Start of Data records
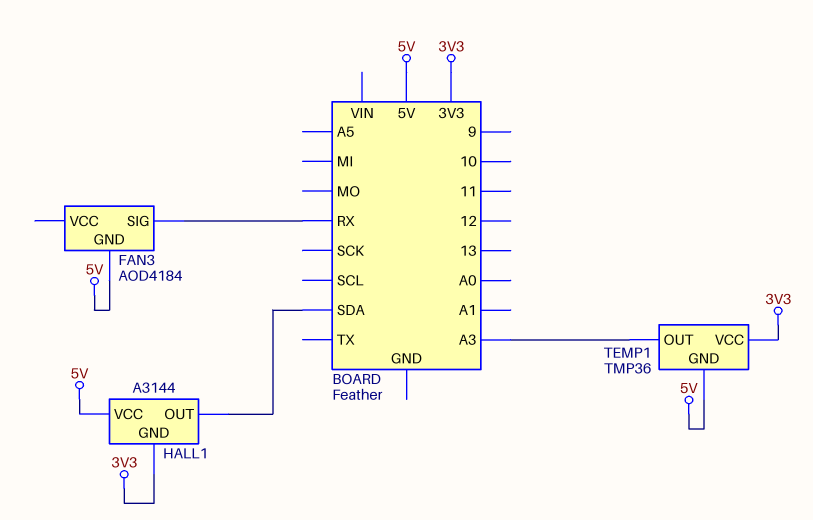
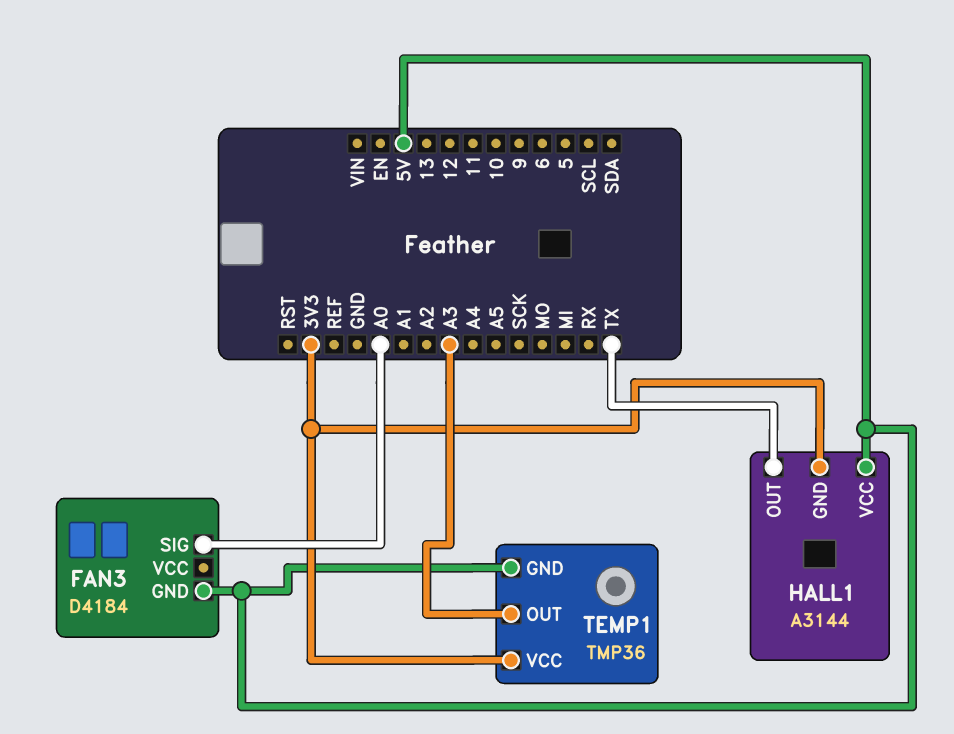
FAN3: AOD4184 -> D4184
FAN3 pin SIG: RX -> A0
HALL1 pin OUT: SDA -> TX

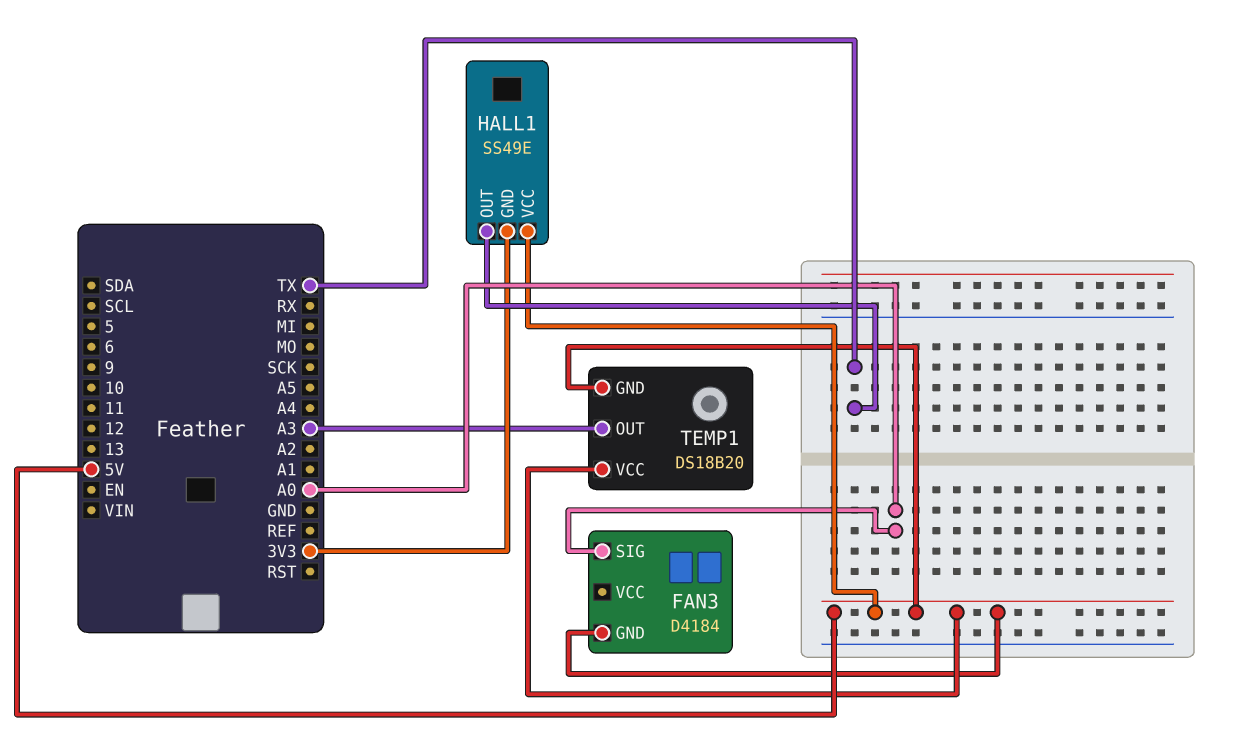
HALL1: A3144 -> SS49E
TEMP1: TMP36 -> DS18B20
TEMP1 pin VCC: 3V3 -> 5V

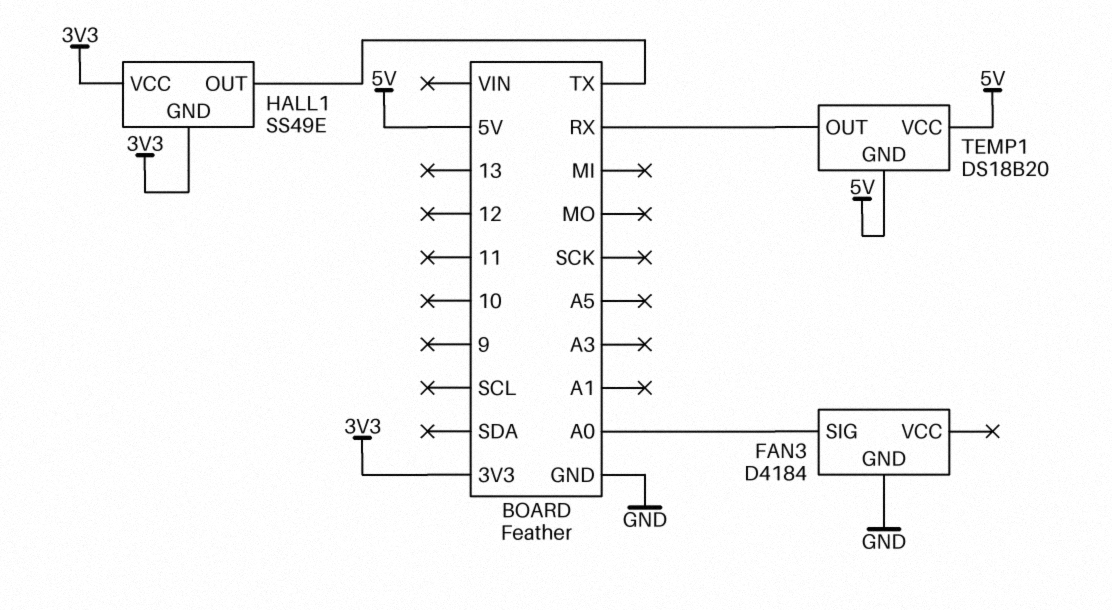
FAN3 pin GND: 5V -> GND
HALL1 pin VCC: 5V -> 3V3
TEMP1 pin OUT: A3 -> RX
End of Data records
### Problem description
Output the entries verbatim, skipping images.

### Solution to the exercise
FAN3: AOD4184 -> D4184
FAN3 pin SIG: RX -> A0
HALL1 pin OUT: SDA -> TX

HALL1: A3144 -> SS49E
TEMP1: TMP36 -> DS18B20
TEMP1 pin VCC: 3V3 -> 5V

FAN3 pin GND: 5V -> GND
HALL1 pin VCC: 5V -> 3V3
TEMP1 pin OUT: A3 -> RX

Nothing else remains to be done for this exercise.